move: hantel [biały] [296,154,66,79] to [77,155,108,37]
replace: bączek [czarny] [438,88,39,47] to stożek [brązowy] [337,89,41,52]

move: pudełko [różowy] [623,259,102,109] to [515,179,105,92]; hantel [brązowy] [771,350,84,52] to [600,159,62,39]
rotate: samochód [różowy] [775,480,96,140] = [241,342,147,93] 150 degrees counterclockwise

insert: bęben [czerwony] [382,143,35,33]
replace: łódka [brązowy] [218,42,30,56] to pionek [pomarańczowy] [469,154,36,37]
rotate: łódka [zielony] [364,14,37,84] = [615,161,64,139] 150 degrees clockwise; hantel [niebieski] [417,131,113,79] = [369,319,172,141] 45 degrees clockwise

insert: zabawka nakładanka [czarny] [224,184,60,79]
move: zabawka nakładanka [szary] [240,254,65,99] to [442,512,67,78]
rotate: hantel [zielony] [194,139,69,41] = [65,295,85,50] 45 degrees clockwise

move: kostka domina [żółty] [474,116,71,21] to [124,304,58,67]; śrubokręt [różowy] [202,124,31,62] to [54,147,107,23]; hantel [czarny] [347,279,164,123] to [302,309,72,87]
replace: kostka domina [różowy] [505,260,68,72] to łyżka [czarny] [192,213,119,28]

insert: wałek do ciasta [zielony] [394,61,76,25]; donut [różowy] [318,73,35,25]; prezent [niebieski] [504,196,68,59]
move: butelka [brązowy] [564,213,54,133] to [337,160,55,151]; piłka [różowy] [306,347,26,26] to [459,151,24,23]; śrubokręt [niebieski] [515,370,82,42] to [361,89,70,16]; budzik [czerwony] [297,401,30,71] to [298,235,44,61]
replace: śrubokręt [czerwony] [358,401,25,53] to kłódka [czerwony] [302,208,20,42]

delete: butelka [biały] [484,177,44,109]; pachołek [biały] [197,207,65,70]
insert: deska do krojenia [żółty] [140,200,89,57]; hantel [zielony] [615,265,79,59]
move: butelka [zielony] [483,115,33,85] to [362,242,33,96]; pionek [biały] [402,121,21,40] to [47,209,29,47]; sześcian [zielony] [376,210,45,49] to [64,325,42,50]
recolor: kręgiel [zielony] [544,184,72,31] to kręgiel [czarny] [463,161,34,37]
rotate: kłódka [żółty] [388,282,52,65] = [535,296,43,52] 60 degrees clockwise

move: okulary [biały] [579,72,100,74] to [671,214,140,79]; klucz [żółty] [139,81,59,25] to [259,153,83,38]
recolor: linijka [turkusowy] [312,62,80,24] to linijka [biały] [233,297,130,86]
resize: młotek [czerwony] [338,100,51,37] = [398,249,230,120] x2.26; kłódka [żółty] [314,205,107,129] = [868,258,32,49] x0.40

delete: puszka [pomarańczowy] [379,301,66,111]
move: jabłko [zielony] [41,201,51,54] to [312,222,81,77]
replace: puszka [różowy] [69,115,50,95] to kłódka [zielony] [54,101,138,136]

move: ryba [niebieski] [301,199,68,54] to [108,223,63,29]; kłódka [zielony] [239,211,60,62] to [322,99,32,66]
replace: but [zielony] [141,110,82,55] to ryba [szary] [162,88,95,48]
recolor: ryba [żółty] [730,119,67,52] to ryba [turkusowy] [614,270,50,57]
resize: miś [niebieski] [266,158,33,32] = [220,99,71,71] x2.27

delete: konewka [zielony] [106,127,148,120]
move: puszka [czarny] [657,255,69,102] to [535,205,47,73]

------------

(WHAT TO WORK ON):
An exact copy of the lines above between the line holding "rotate: hantel [zielony]" and the line holding "insert: wałek do", inclusive, is the whole answer.

(COMPLETED EXERCISE):
rotate: hantel [zielony] [194,139,69,41] = [65,295,85,50] 45 degrees clockwise

move: kostka domina [żółty] [474,116,71,21] to [124,304,58,67]; śrubokręt [różowy] [202,124,31,62] to [54,147,107,23]; hantel [czarny] [347,279,164,123] to [302,309,72,87]
replace: kostka domina [różowy] [505,260,68,72] to łyżka [czarny] [192,213,119,28]

insert: wałek do ciasta [zielony] [394,61,76,25]; donut [różowy] [318,73,35,25]; prezent [niebieski] [504,196,68,59]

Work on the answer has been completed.